#### Records supplied:
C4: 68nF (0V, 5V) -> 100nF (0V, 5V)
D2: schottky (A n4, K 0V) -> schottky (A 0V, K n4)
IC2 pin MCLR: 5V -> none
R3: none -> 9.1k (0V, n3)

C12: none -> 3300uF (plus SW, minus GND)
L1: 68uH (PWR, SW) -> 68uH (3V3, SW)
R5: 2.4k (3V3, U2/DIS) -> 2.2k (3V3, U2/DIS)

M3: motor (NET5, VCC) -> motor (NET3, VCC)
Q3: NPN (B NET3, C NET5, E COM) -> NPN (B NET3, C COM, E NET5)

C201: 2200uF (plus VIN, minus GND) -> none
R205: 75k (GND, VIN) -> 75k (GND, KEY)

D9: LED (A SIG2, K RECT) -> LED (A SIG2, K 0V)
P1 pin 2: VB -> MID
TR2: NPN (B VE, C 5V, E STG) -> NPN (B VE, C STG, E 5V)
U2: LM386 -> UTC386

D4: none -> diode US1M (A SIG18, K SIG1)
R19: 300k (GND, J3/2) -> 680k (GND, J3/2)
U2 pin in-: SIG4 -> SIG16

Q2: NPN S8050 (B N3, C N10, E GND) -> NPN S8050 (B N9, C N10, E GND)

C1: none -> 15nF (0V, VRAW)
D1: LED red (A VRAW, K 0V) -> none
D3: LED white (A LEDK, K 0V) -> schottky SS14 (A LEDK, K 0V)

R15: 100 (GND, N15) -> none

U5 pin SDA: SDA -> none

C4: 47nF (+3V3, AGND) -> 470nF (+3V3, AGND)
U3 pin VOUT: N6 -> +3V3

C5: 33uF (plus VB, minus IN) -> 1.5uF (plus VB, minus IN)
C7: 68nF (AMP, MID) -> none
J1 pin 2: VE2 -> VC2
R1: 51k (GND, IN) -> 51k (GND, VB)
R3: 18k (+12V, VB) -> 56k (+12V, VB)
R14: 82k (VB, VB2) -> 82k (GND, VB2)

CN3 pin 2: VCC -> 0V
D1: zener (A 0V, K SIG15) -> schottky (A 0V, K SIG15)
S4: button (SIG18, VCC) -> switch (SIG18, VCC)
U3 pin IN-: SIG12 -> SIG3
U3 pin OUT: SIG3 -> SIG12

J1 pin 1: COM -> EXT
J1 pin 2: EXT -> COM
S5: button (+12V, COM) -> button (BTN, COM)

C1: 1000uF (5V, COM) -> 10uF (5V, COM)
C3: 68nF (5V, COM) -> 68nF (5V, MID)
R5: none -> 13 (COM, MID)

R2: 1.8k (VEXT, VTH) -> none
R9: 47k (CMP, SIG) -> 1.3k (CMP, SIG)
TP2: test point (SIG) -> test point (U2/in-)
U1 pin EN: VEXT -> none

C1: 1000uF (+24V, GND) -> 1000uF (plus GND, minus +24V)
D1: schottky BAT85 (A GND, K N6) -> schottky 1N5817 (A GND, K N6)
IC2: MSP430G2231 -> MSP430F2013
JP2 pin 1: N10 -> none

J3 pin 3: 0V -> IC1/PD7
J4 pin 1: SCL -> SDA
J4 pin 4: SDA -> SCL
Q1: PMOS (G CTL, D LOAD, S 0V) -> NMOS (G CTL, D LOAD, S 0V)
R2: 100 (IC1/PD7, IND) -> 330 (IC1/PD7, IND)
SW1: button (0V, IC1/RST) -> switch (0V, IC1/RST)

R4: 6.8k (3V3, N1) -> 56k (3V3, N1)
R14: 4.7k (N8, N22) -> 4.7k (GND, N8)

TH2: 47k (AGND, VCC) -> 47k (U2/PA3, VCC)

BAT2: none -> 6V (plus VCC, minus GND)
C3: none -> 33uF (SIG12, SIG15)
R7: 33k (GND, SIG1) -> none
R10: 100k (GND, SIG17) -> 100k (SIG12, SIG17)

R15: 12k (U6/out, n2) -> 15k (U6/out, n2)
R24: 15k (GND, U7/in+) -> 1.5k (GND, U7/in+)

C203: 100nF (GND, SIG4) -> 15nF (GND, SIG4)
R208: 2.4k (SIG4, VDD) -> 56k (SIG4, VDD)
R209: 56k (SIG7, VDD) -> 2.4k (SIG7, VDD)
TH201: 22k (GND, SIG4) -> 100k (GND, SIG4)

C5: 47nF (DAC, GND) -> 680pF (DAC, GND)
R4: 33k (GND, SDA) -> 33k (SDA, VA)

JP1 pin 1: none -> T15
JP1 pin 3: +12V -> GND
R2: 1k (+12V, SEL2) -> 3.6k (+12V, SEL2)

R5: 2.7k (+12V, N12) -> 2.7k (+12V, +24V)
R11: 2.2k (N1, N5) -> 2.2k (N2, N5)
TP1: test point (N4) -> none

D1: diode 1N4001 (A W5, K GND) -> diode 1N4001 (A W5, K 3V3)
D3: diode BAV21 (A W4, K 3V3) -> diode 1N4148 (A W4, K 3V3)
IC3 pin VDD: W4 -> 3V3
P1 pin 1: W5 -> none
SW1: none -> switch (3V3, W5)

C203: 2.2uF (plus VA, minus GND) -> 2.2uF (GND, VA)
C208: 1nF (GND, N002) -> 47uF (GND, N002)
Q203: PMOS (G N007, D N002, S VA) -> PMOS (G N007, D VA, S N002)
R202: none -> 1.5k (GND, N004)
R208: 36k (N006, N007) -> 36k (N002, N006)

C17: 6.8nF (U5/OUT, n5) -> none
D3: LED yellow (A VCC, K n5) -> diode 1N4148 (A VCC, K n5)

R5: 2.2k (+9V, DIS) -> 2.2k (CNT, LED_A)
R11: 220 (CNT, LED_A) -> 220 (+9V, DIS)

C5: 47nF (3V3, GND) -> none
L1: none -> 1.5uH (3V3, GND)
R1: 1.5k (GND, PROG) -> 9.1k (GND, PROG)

#### What is required:
In the listing, how many lines include the string "VRAW"? State the number alone.

#### Written solution:
2